(Task description): Repeat the listing below exactly. Pictures do not belong in the copy.

(Study material):
════════════════════

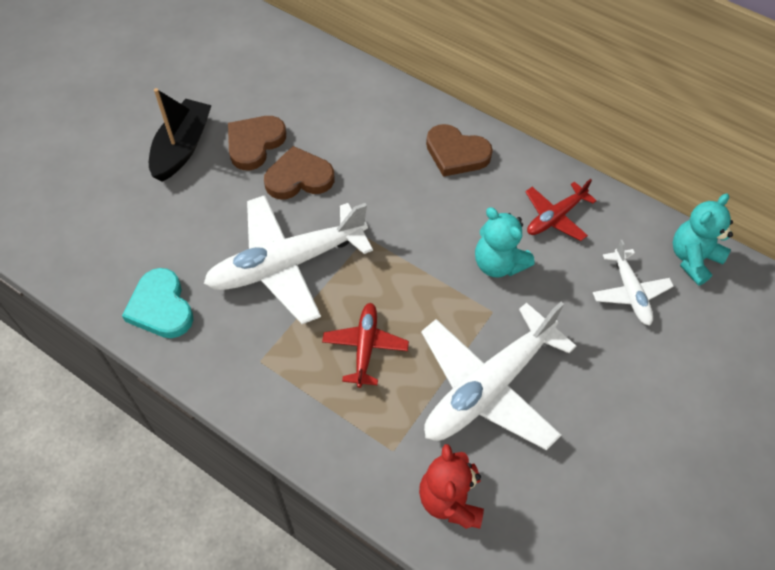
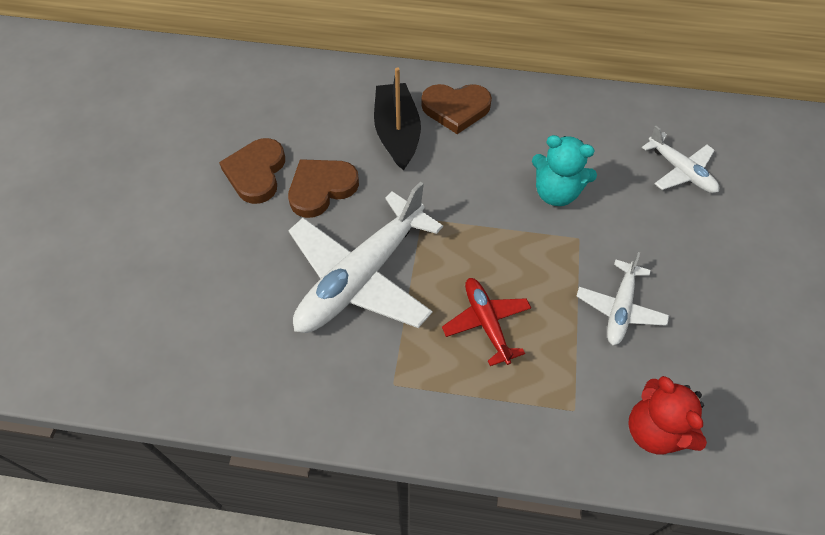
camera: 25 degrees left, 0 degrees up
turquoise heart [122,268,194,338] -> none
black boat [149,88,212,182] -> black boat moved to [374,68,421,170]
white plane [421,302,576,450] -> white plane [576,252,669,345], size x0.52
red plane [525,179,597,241] -> none
turquoise teddy bear [673,194,733,285] -> none

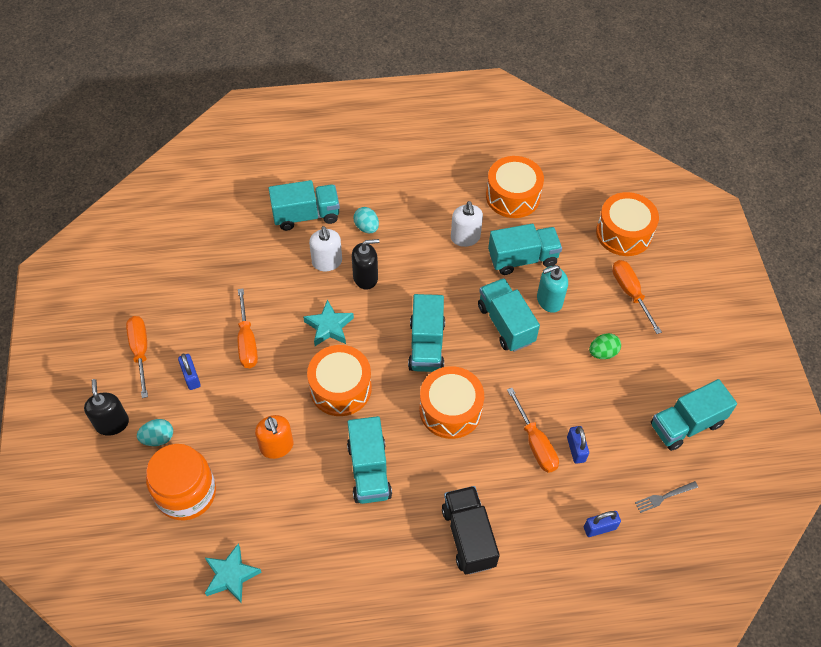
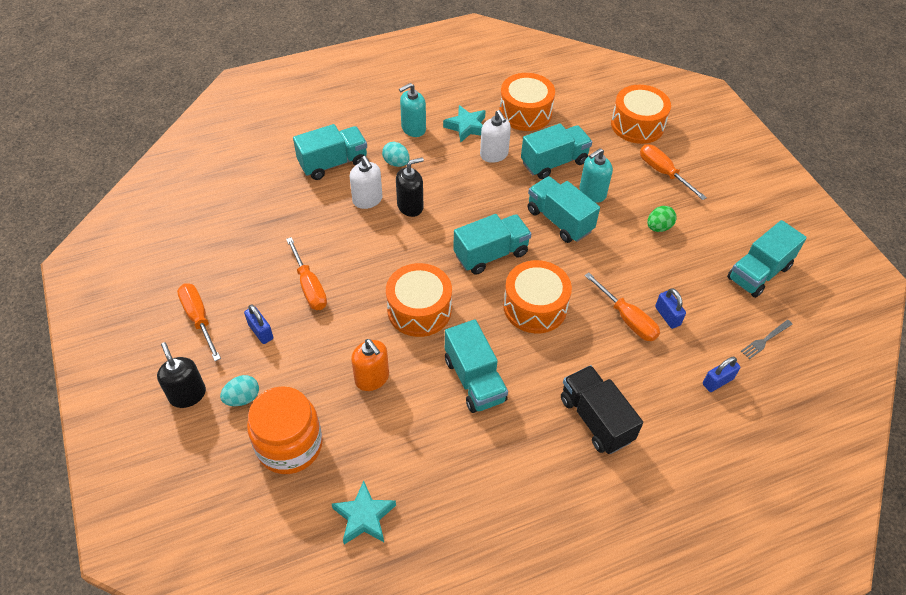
camera: 15 degrees left, 5 degrees down
turquoise star [303,300,354,346] -> turquoise star moved to [443,105,486,143]
turquoise truck [408,294,445,372] -> turquoise truck turned 105 degrees counterclockwise [453,214,531,275]
none -> turquoise soap dispenser [399,83,426,137]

════════════════════

(Response box):
camera: 25 degrees left, 0 degrees up
turquoise heart [122,268,194,338] -> none
black boat [149,88,212,182] -> black boat moved to [374,68,421,170]
white plane [421,302,576,450] -> white plane [576,252,669,345], size x0.52
red plane [525,179,597,241] -> none
turquoise teddy bear [673,194,733,285] -> none

camera: 15 degrees left, 5 degrees down
turquoise star [303,300,354,346] -> turquoise star moved to [443,105,486,143]
turquoise truck [408,294,445,372] -> turquoise truck turned 105 degrees counterclockwise [453,214,531,275]
none -> turquoise soap dispenser [399,83,426,137]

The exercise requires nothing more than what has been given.